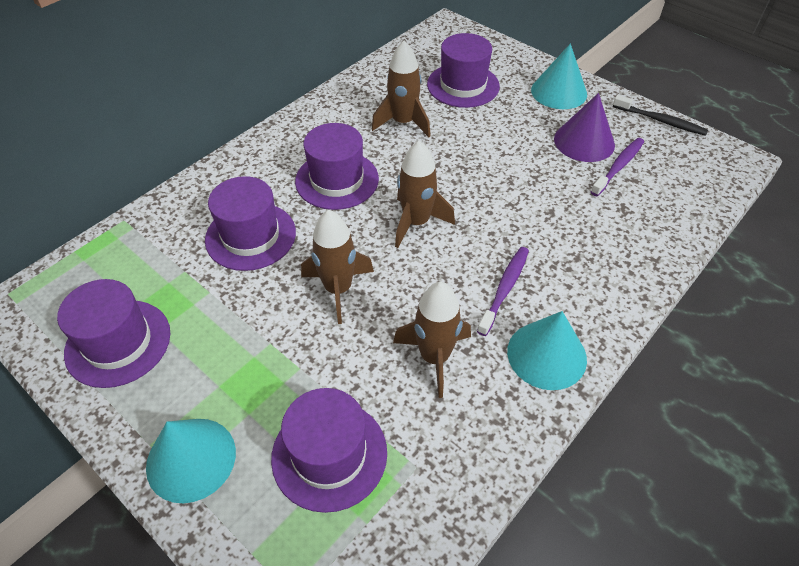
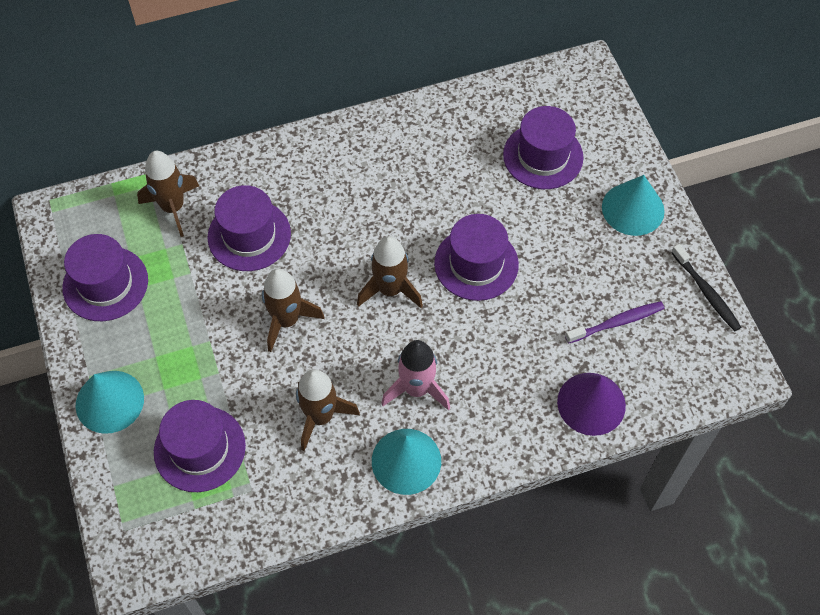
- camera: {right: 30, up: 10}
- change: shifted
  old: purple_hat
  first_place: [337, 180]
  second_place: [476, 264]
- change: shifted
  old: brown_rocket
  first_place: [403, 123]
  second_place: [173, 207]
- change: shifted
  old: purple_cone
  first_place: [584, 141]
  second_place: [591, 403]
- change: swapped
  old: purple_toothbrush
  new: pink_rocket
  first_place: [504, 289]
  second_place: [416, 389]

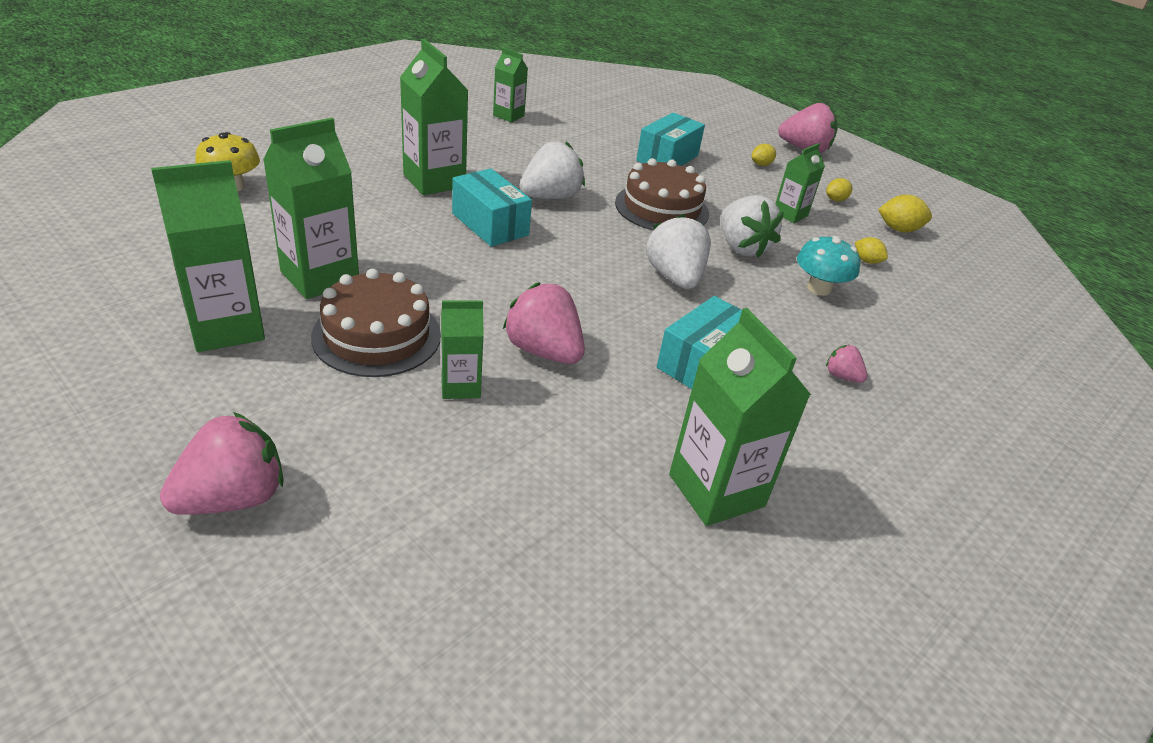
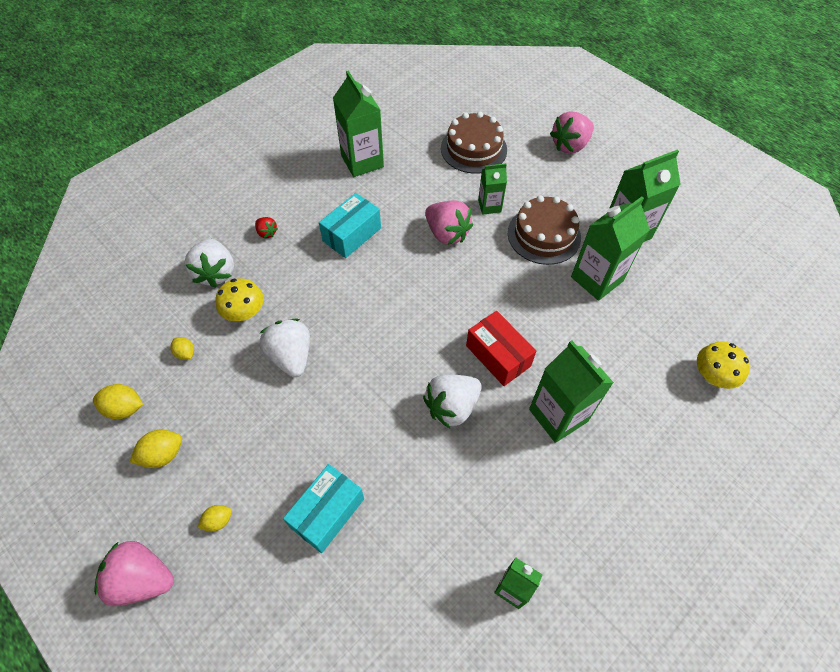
- camera: {right: -175, up: 20}
- change: gone
  old: green_carton
  first_place: [790, 214]
- change: shifted
  old: brown_cake
  first_place: [661, 208]
  second_place: [473, 149]
- change: shifted
  old: white_strawberry
  first_place: [674, 277]
  second_place: [215, 273]
- change: repainted
  old: turquoise_box
  new: red_box
  first_place: [490, 224]
  second_place: [498, 356]
- change: repainted
  old: turquoise_mushroom
  new: yellow_mushroom
  first_place: [819, 288]
  second_place: [245, 313]
- change: repainted
  old: pink_strawberry
  new: red_strawberry
  first_place: [842, 376]
  second_place: [267, 233]
- change: scaled
  old: yellow_lemon
  first_place: [835, 200]
  second_place: [163, 454]
  factor: 1.55

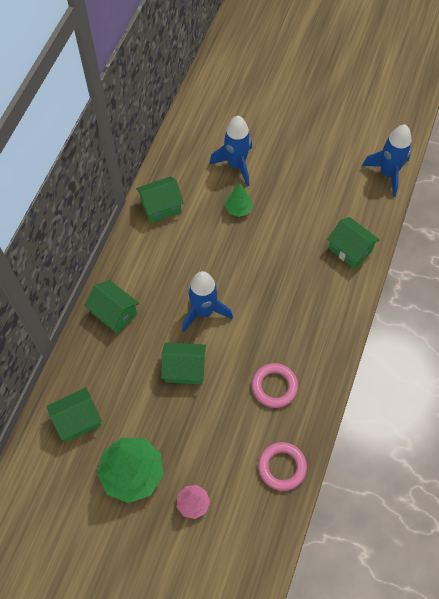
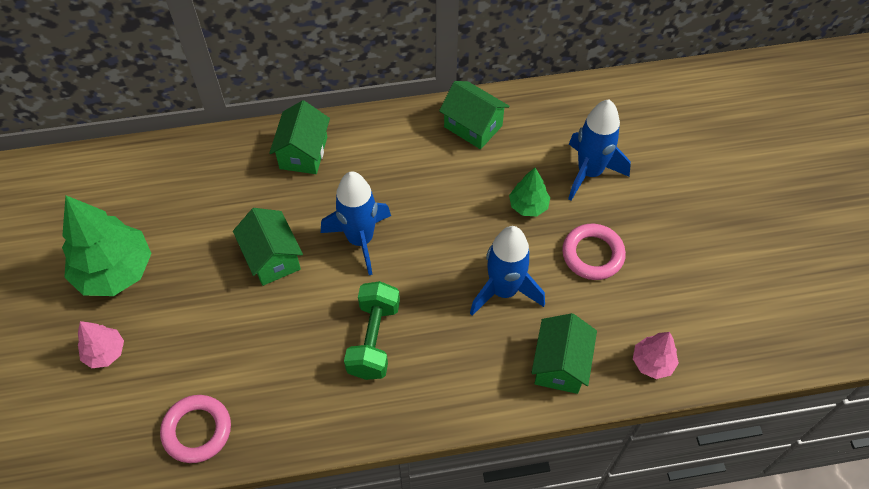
- camera: {right: 60, up: -5}
- change: gone
  old: green_house
  first_place: [78, 420]
- change: new
  new: green_dumbbell
  second_place: [374, 339]
- change: new
  new: pink_tree
  second_place: [652, 362]
- change: shifted
  old: pink_ring
  first_place: [274, 386]
  second_place: [592, 254]
- change: shifted
  old: blue_rocket
  first_place: [388, 173]
  second_place: [504, 291]

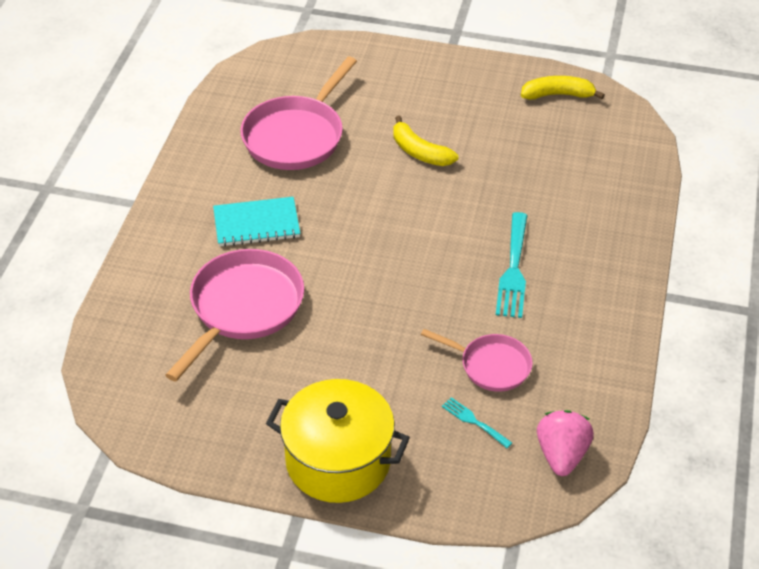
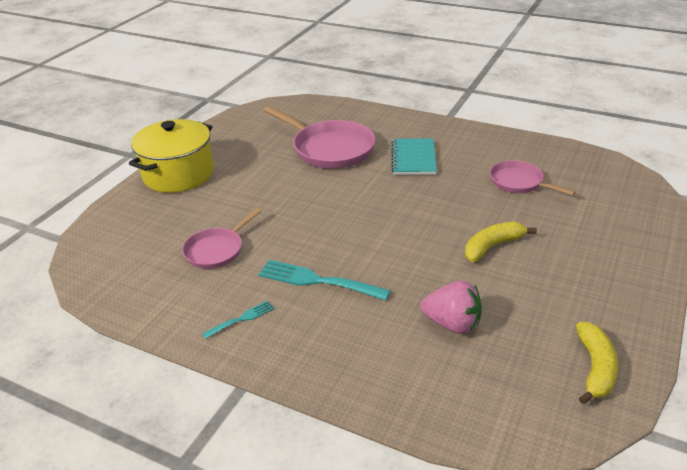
- camera: {right: 105, up: -10}
- change: shifted
  old: turquoise_fork
  first_place: [474, 422]
  second_place: [241, 319]
- change: shifted
  old: pink_strawberry
  first_place: [561, 455]
  second_place: [452, 324]
- change: scaled
  old: pink_pan
  first_place: [296, 136]
  second_place: [519, 182]
  factor: 0.59

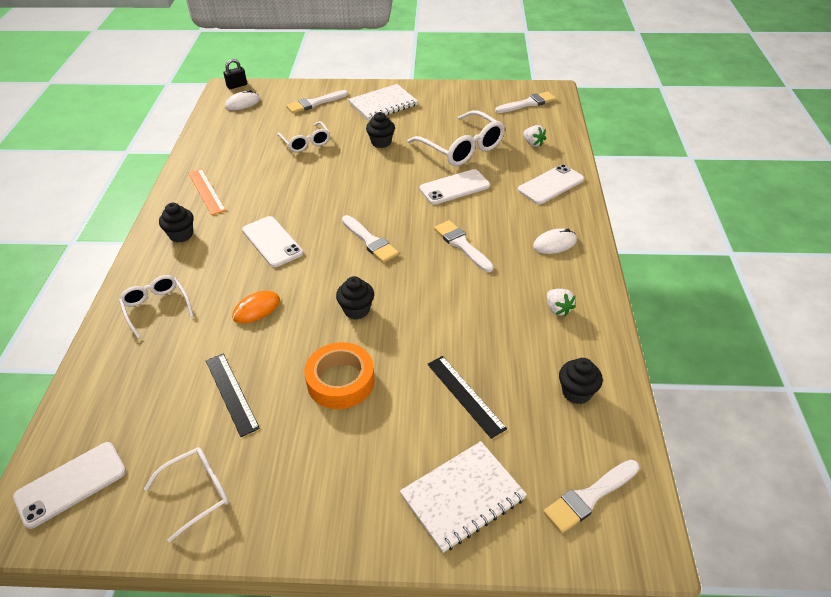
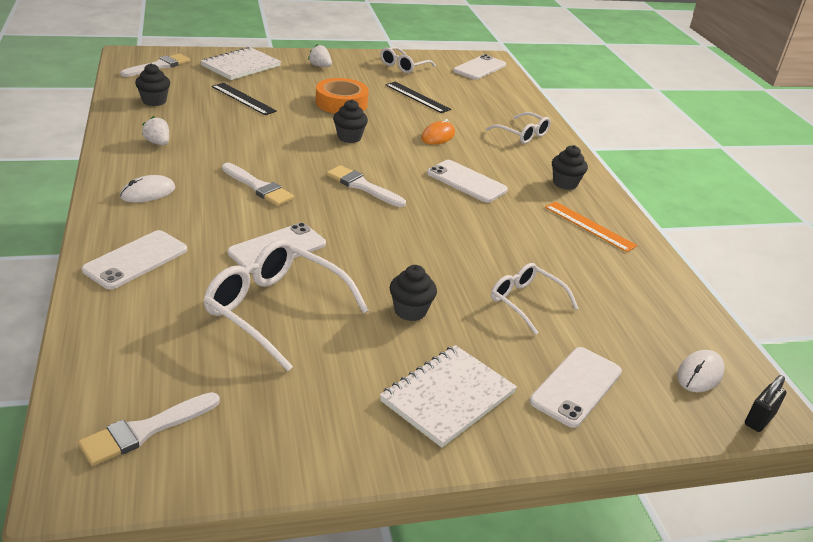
- camera: {right: 160, up: -10}
- change: shifted
  old: white_strawberry
  first_place: [533, 143]
  second_place: [320, 66]
- change: swapped
  old: white_brush
  new: white_phone
  first_place: [314, 103]
  second_place: [576, 386]

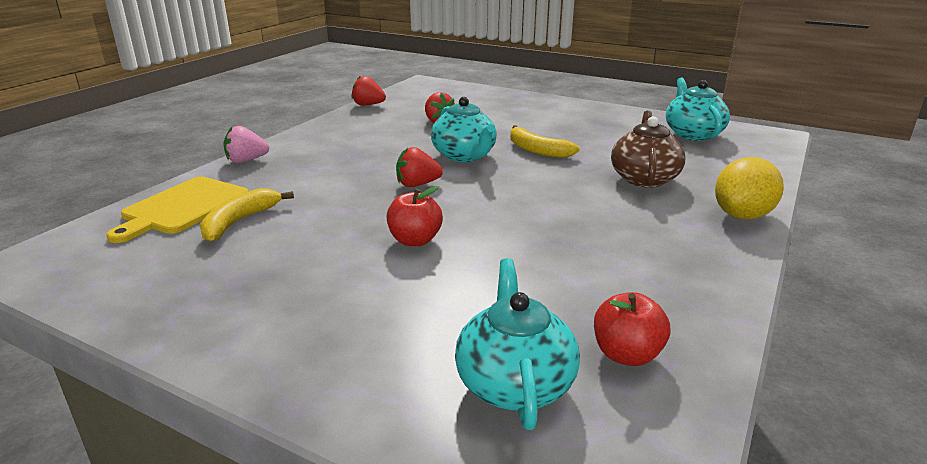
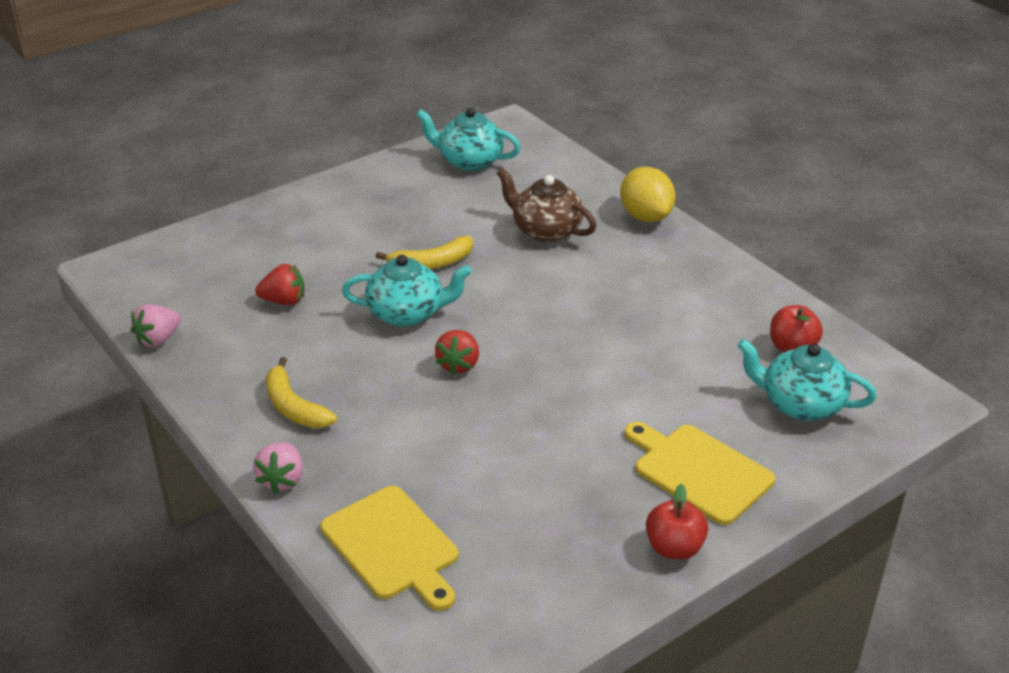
- camera: {right: -65, up: 10}
- change: new
  new: yellow_cutting_board
  second_place: [699, 471]
- change: shifted
  old: yellow_banana
  first_place: [239, 221]
  second_place: [294, 406]
- change: shifted
  old: red_apple
  first_place: [415, 240]
  second_place: [674, 548]
- change: repainted
  old: red_strawberry
  new: pink_strawberry
  first_place: [368, 105]
  second_place: [158, 339]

::::

■ To do: Whatever else the listing above holds, retype exactly only the lines from the one containing "first_place: [337, 180]" to the one containing "first_place: [504, 289]", both ends kept.

■ Exercise answer:
  first_place: [337, 180]
  second_place: [476, 264]
- change: shifted
  old: brown_rocket
  first_place: [403, 123]
  second_place: [173, 207]
- change: shifted
  old: purple_cone
  first_place: [584, 141]
  second_place: [591, 403]
- change: swapped
  old: purple_toothbrush
  new: pink_rocket
  first_place: [504, 289]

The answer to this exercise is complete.